- **Exercise goal**
A faithful copy of every record is needed here. Images must not appear in it.
_ _ _
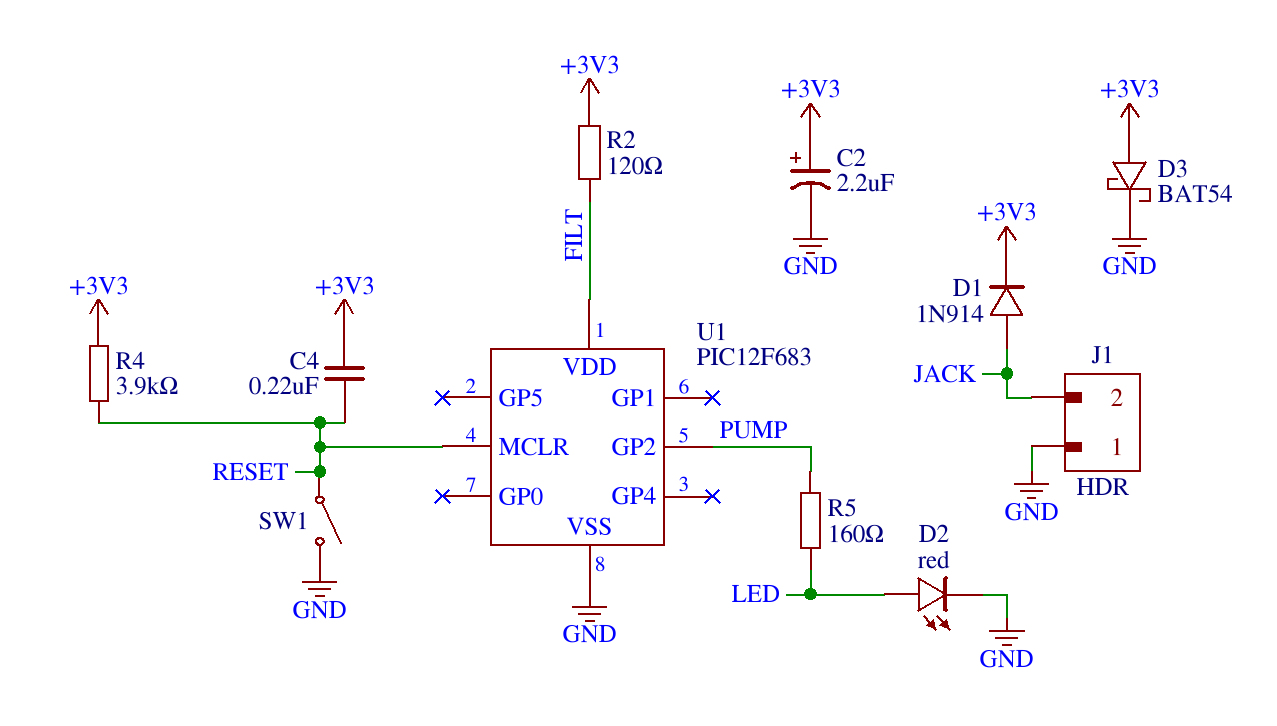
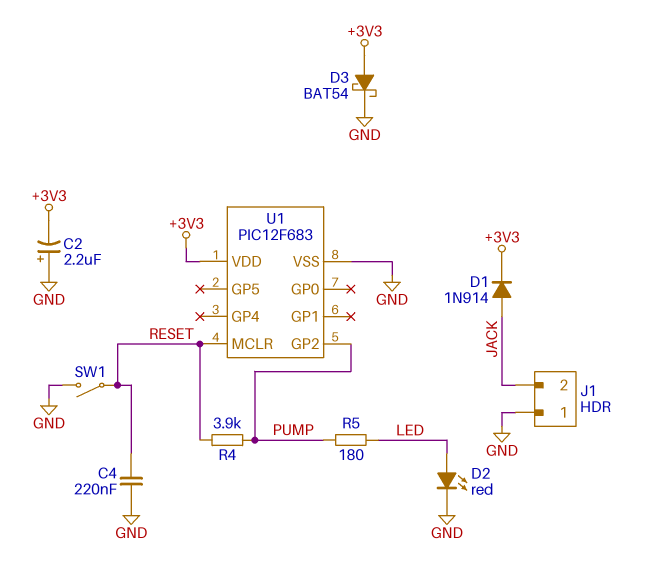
C2: 2.2uF (plus +3V3, minus GND) -> 2.2uF (plus GND, minus +3V3)
C4: 220nF (+3V3, RESET) -> 220nF (GND, RESET)
R2: 120 (+3V3, FILT) -> none
R4: 3.9k (+3V3, RESET) -> 3.9k (PUMP, RESET)
R5: 160 (LED, PUMP) -> 180 (LED, PUMP)
U1 pin VDD: FILT -> +3V3

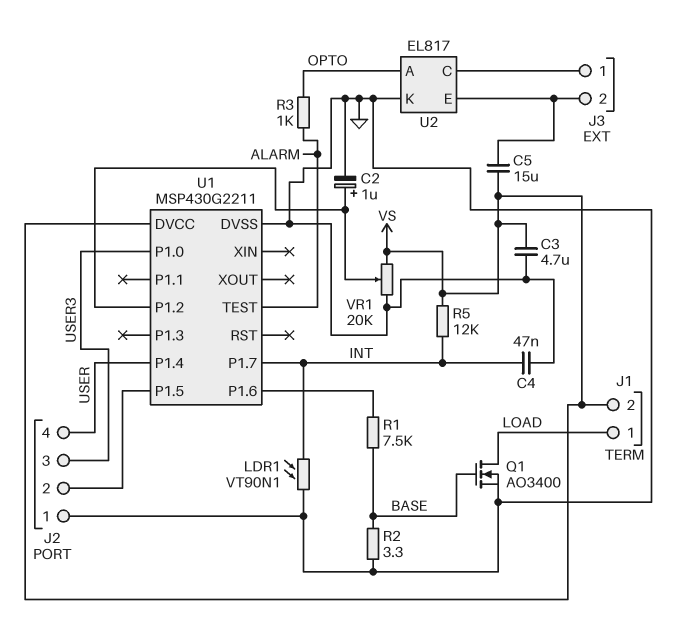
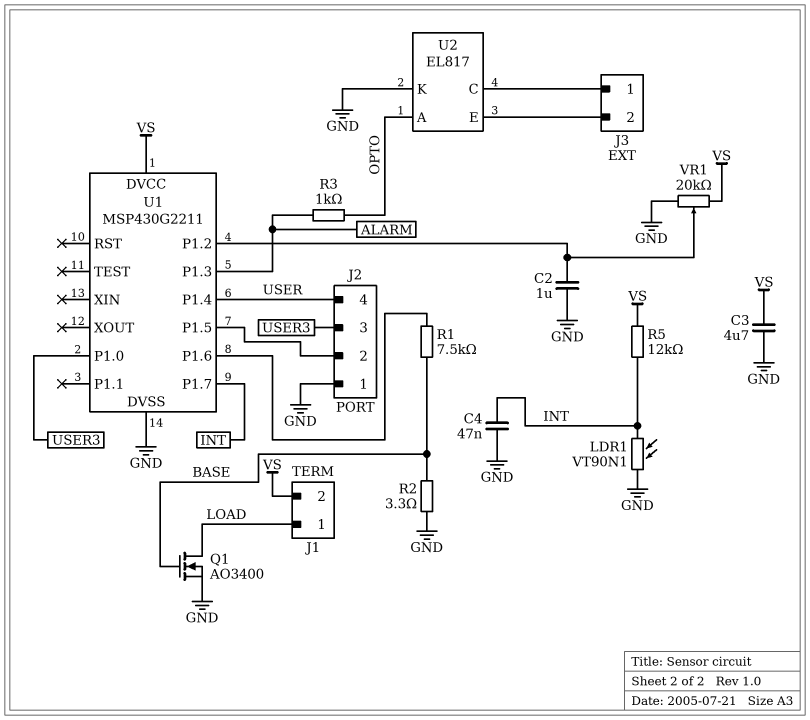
C2: 1uF (plus U1/P1.2, minus GND) -> 1uF (GND, U1/P1.2)
C5: 15uF (J3/2, VS) -> none
U1 pin P1.3: none -> ALARM
U1 pin TEST: ALARM -> none

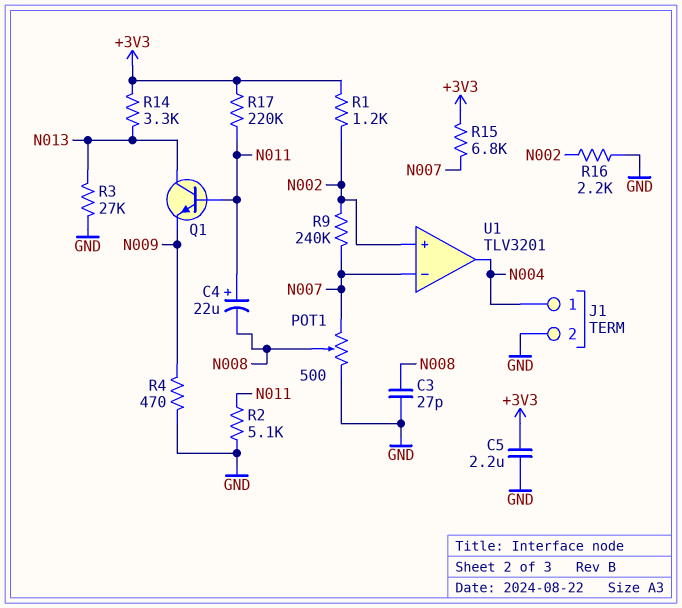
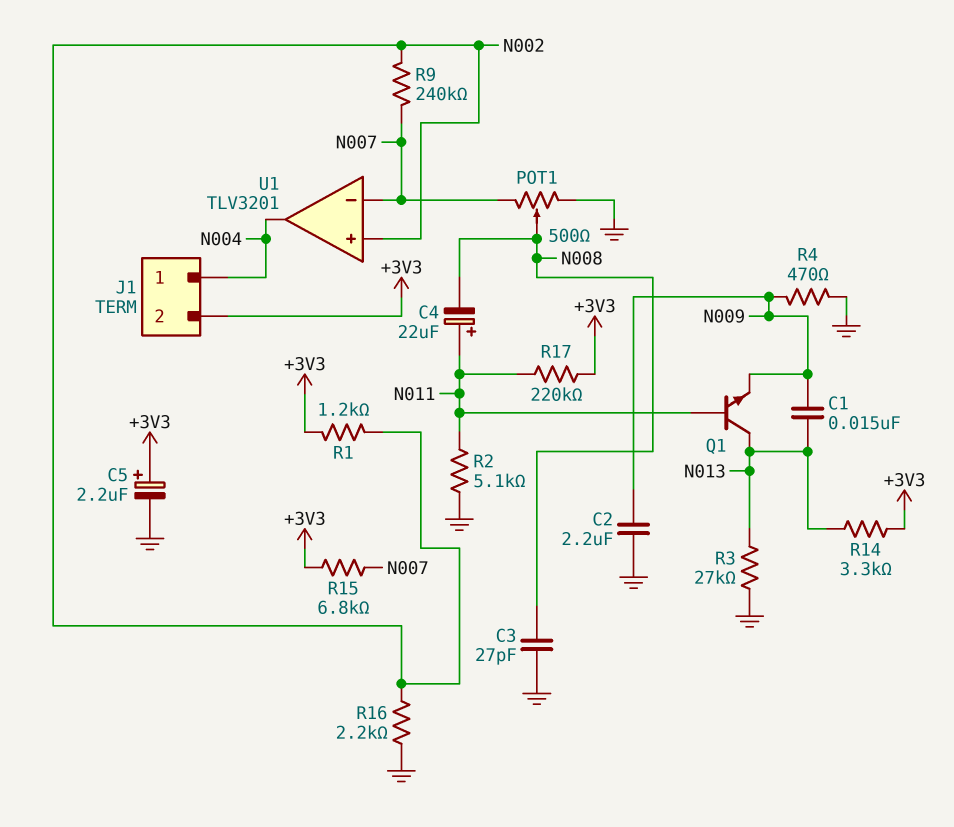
C1: none -> 15nF (N009, N013)
C2: none -> 2.2uF (GND, N009)
C5: 2.2uF (+3V3, GND) -> 2.2uF (plus +3V3, minus GND)
J1 pin 2: GND -> +3V3

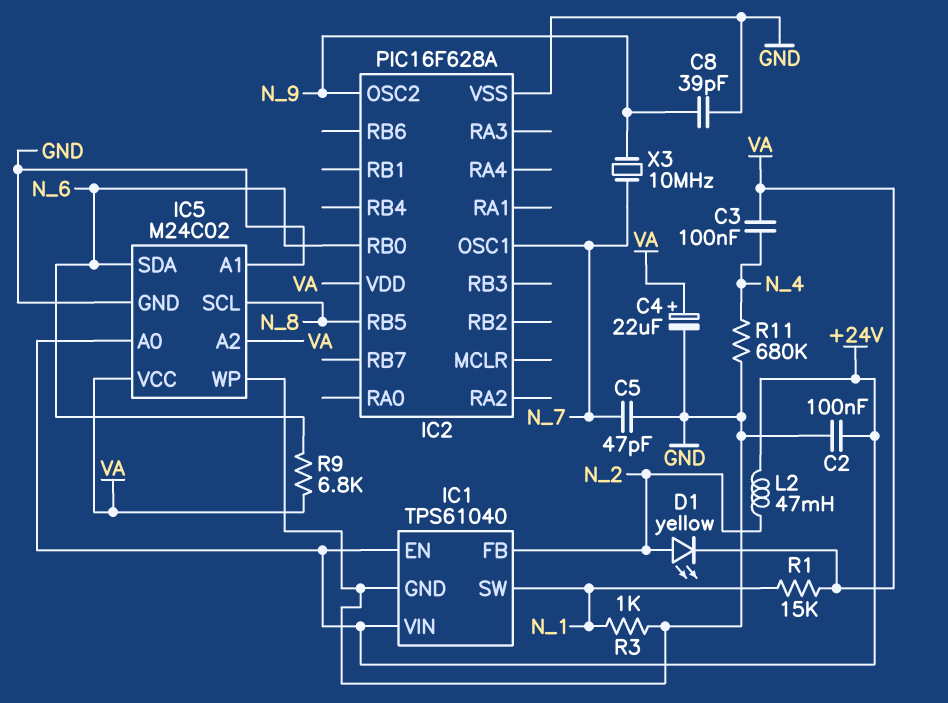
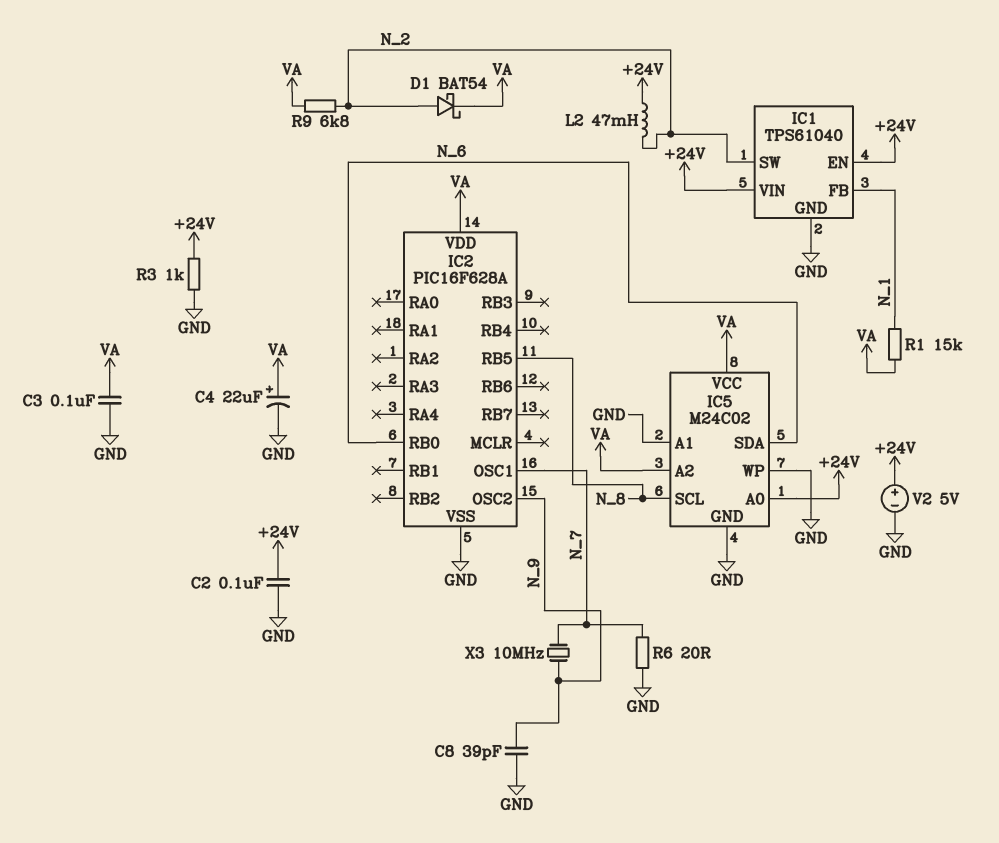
C3: 100nF (N_4, VA) -> 100nF (GND, VA)
C5: 47pF (GND, N_7) -> none
D1: LED yellow (A N_2, K VA) -> schottky BAT54 (A N_2, K VA)
IC1 pin FB: N_2 -> N_1
IC1 pin SW: N_1 -> N_2
R3: 1k (GND, N_1) -> 1k (+24V, GND)
R6: none -> 20 (GND, N_7)
R9: 6.8k (N_6, VA) -> 6.8k (N_2, VA)
R11: 680k (GND, N_4) -> none
V2: none -> 5V (plus +24V, minus GND)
_ _ _
- **Finished task**
C2: 2.2uF (plus +3V3, minus GND) -> 2.2uF (plus GND, minus +3V3)
C4: 220nF (+3V3, RESET) -> 220nF (GND, RESET)
R2: 120 (+3V3, FILT) -> none
R4: 3.9k (+3V3, RESET) -> 3.9k (PUMP, RESET)
R5: 160 (LED, PUMP) -> 180 (LED, PUMP)
U1 pin VDD: FILT -> +3V3

C2: 1uF (plus U1/P1.2, minus GND) -> 1uF (GND, U1/P1.2)
C5: 15uF (J3/2, VS) -> none
U1 pin P1.3: none -> ALARM
U1 pin TEST: ALARM -> none

C1: none -> 15nF (N009, N013)
C2: none -> 2.2uF (GND, N009)
C5: 2.2uF (+3V3, GND) -> 2.2uF (plus +3V3, minus GND)
J1 pin 2: GND -> +3V3

C3: 100nF (N_4, VA) -> 100nF (GND, VA)
C5: 47pF (GND, N_7) -> none
D1: LED yellow (A N_2, K VA) -> schottky BAT54 (A N_2, K VA)
IC1 pin FB: N_2 -> N_1
IC1 pin SW: N_1 -> N_2
R3: 1k (GND, N_1) -> 1k (+24V, GND)
R6: none -> 20 (GND, N_7)
R9: 6.8k (N_6, VA) -> 6.8k (N_2, VA)
R11: 680k (GND, N_4) -> none
V2: none -> 5V (plus +24V, minus GND)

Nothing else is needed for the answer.